** Problem statement **
All records below are to be transcribed exactly, with every picture left out.

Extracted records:
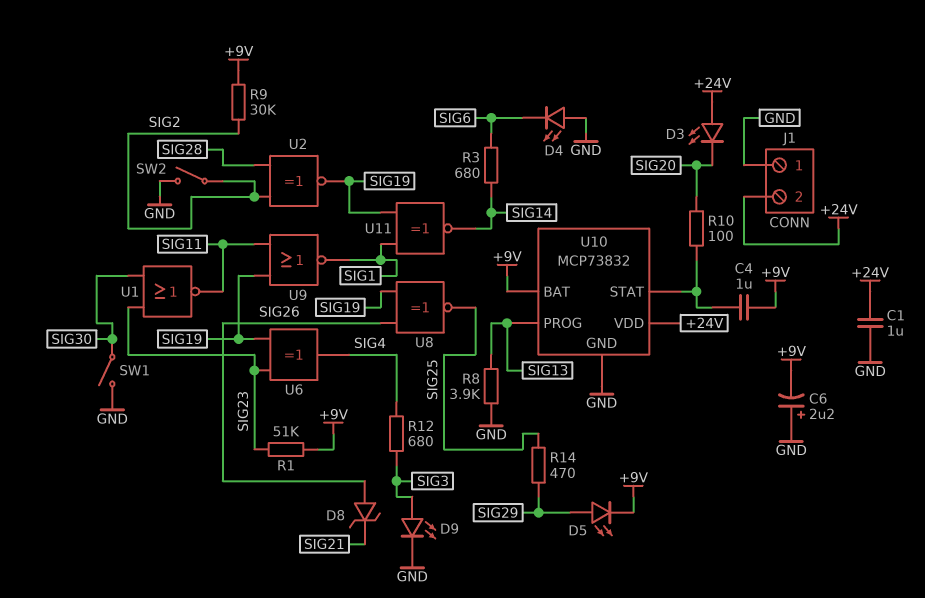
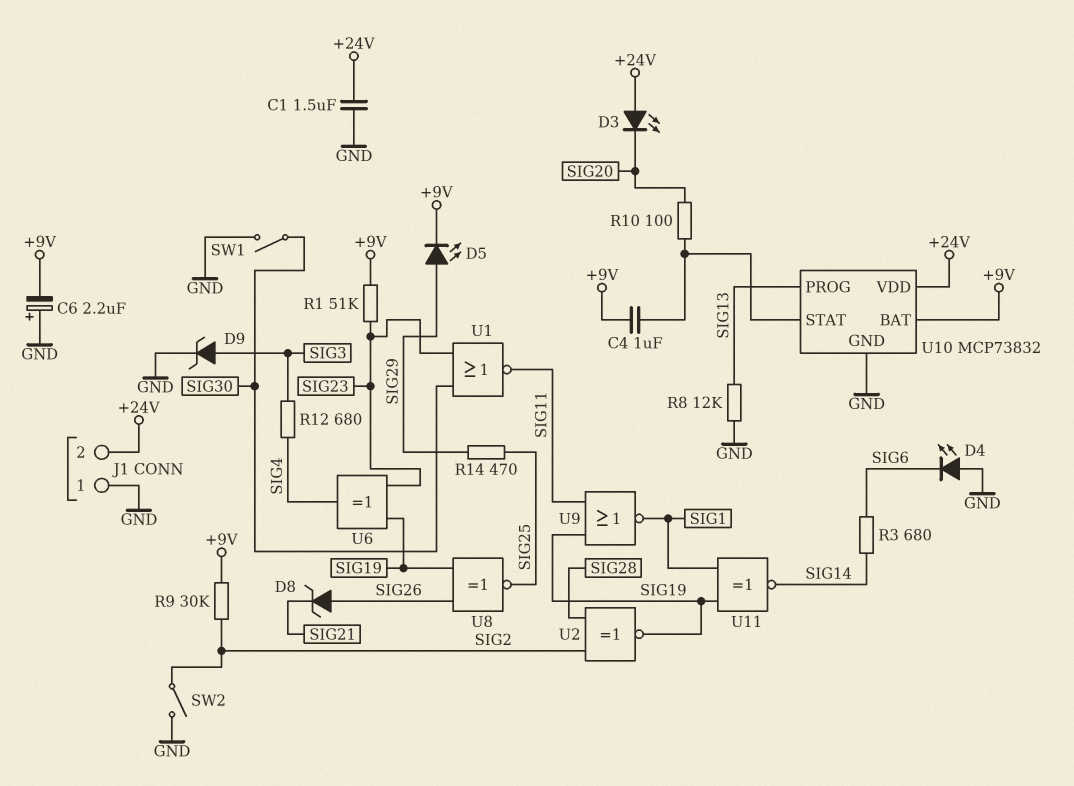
C1: 1uF (+24V, GND) -> 1.5uF (+24V, GND)
D9: LED (A SIG3, K GND) -> zener (A SIG3, K GND)
R8: 3.9k (GND, SIG13) -> 12k (GND, SIG13)

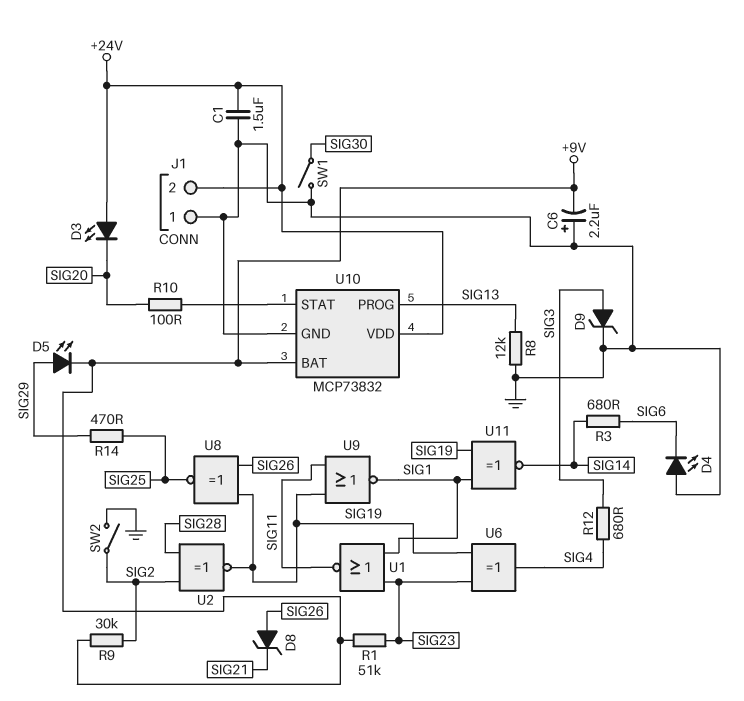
C4: 1uF (+9V, U10/STAT) -> none
U1: NOR (in SIG23, in SIG30, out SIG11) -> NOR (in SIG1, in SIG23, out SIG11)

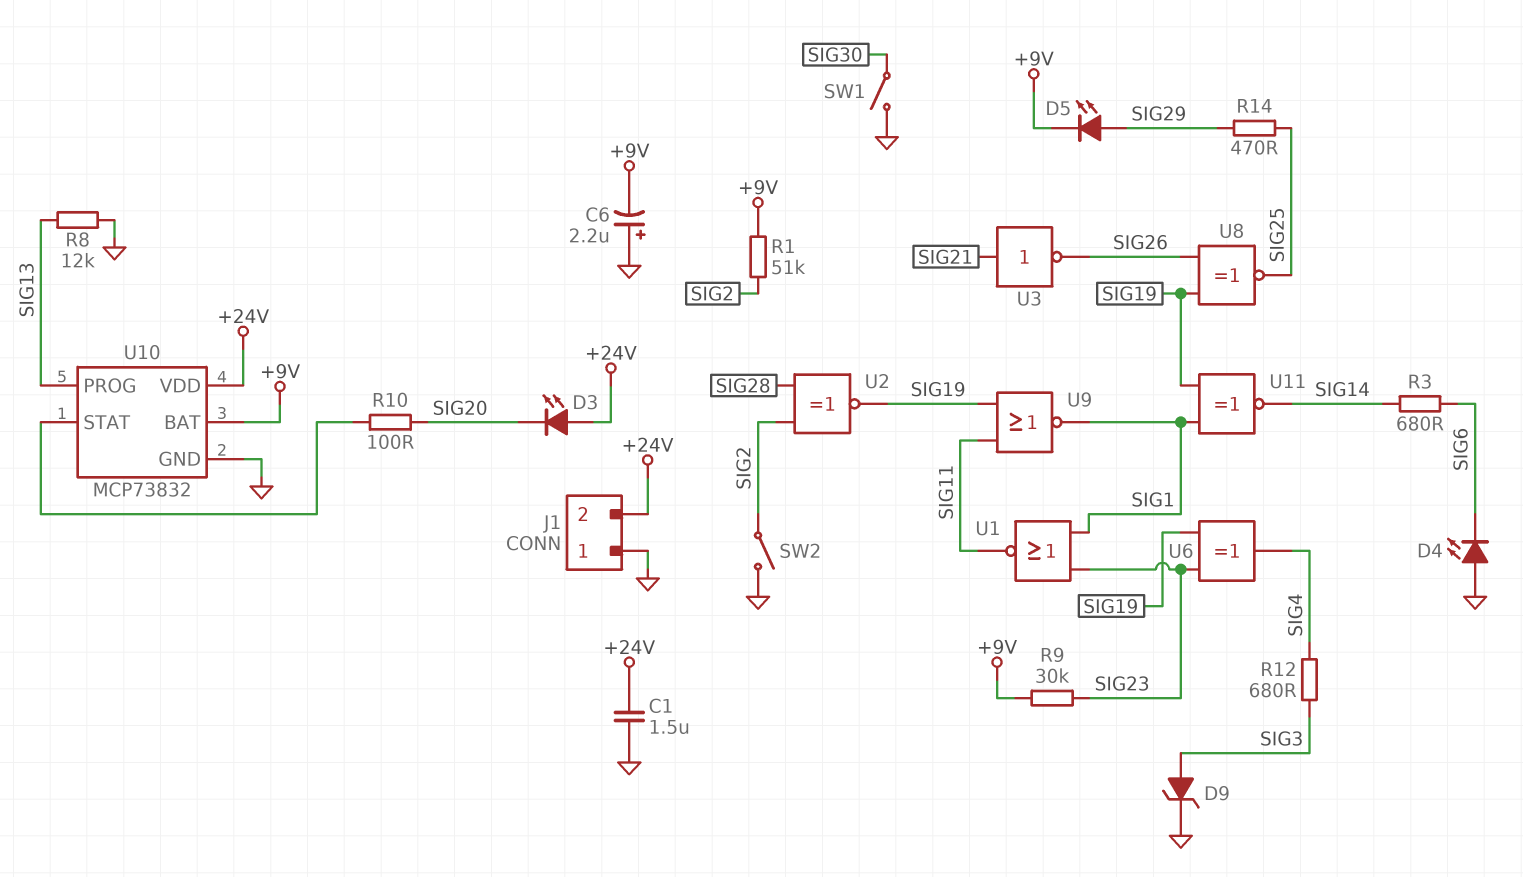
D8: zener (A SIG26, K SIG21) -> none
R1: 51k (+9V, SIG23) -> 51k (+9V, SIG2)
R9: 30k (+9V, SIG2) -> 30k (+9V, SIG23)
U3: none -> NOT (in SIG21, out SIG26)

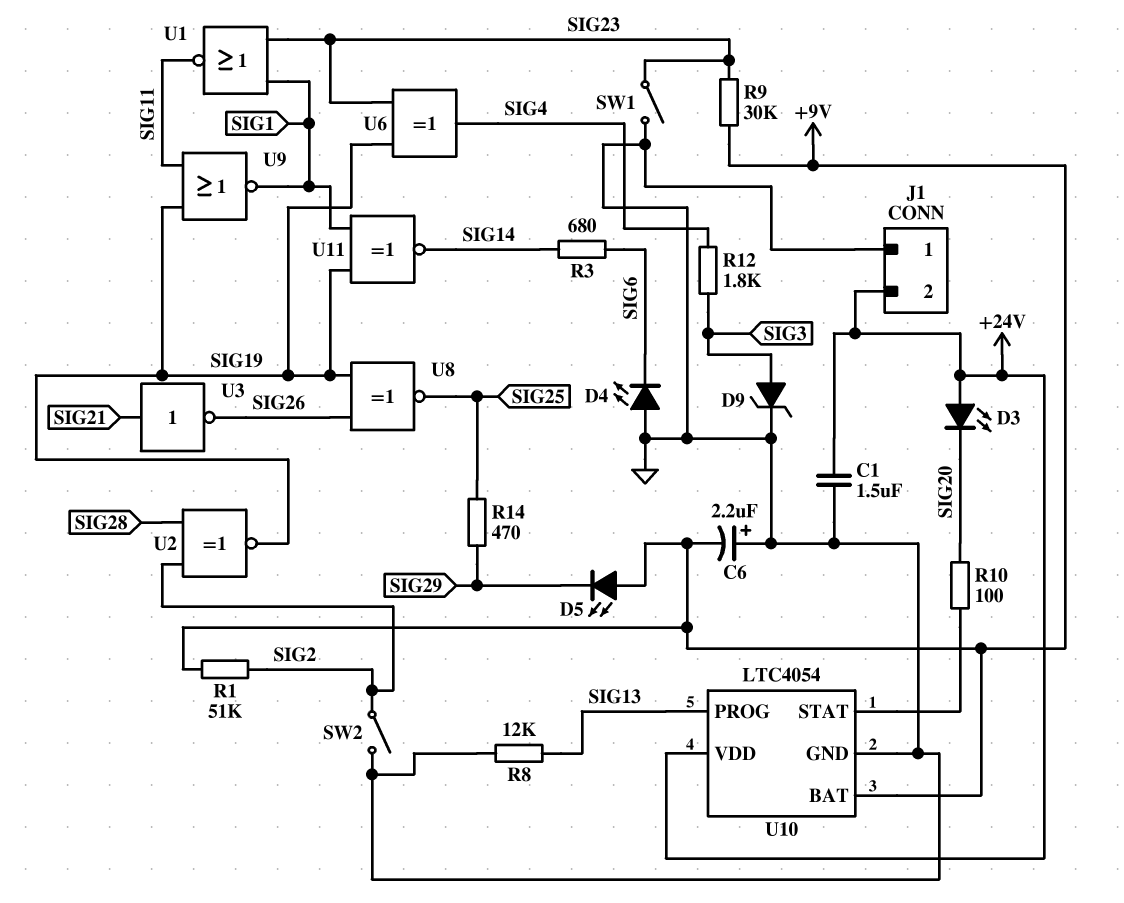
D5: LED (A SIG29, K +9V) -> LED (A +9V, K SIG29)
R12: 680 (SIG3, SIG4) -> 1.8k (SIG3, SIG4)
SW1: switch (GND, SIG30) -> switch (GND, SIG23)
U10: MCP73832 -> LTC4054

** Written response **
C1: 1uF (+24V, GND) -> 1.5uF (+24V, GND)
D9: LED (A SIG3, K GND) -> zener (A SIG3, K GND)
R8: 3.9k (GND, SIG13) -> 12k (GND, SIG13)

C4: 1uF (+9V, U10/STAT) -> none
U1: NOR (in SIG23, in SIG30, out SIG11) -> NOR (in SIG1, in SIG23, out SIG11)

D8: zener (A SIG26, K SIG21) -> none
R1: 51k (+9V, SIG23) -> 51k (+9V, SIG2)
R9: 30k (+9V, SIG2) -> 30k (+9V, SIG23)
U3: none -> NOT (in SIG21, out SIG26)

D5: LED (A SIG29, K +9V) -> LED (A +9V, K SIG29)
R12: 680 (SIG3, SIG4) -> 1.8k (SIG3, SIG4)
SW1: switch (GND, SIG30) -> switch (GND, SIG23)
U10: MCP73832 -> LTC4054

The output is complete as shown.